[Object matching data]

+ + + +

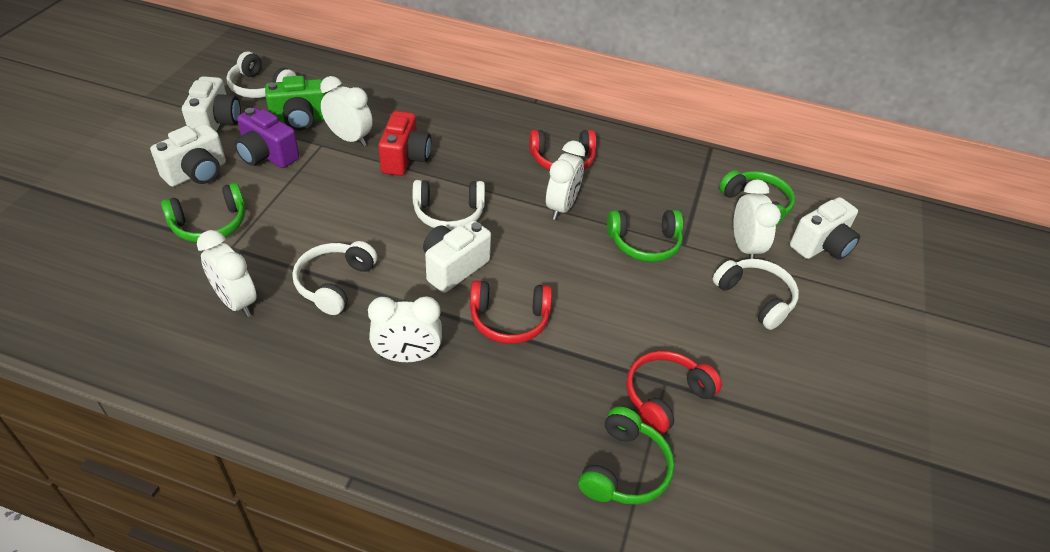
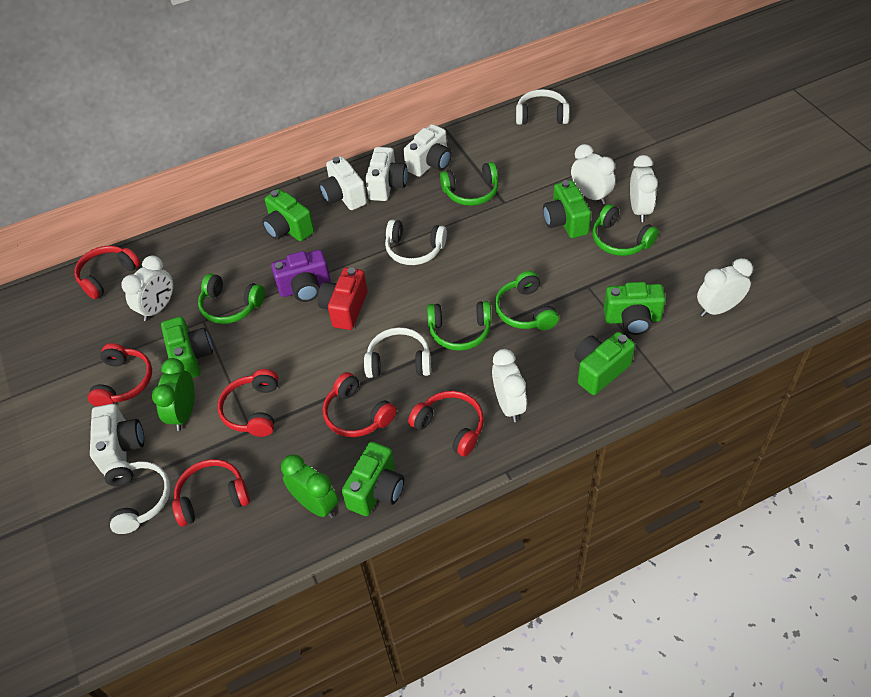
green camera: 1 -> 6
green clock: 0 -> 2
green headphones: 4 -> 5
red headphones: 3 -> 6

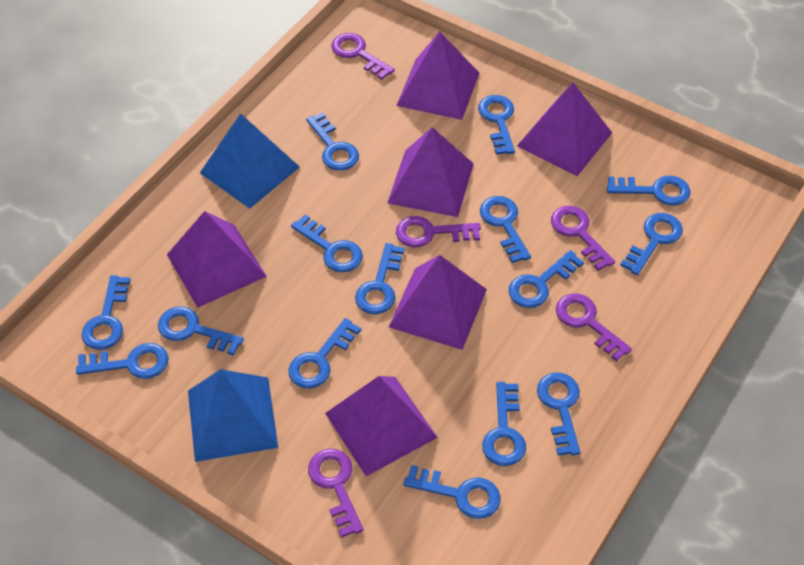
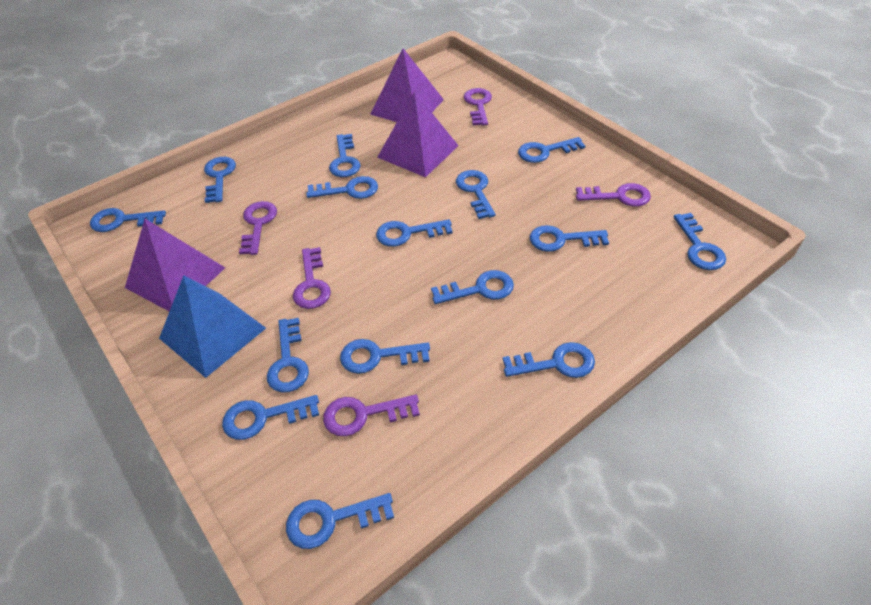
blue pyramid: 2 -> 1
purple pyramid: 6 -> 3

+ + + +

PROBLEM DETAILS → Considering each line of the records on its own, count those that contain "headphones" and give only that number.

YOUR SOLUTION → 2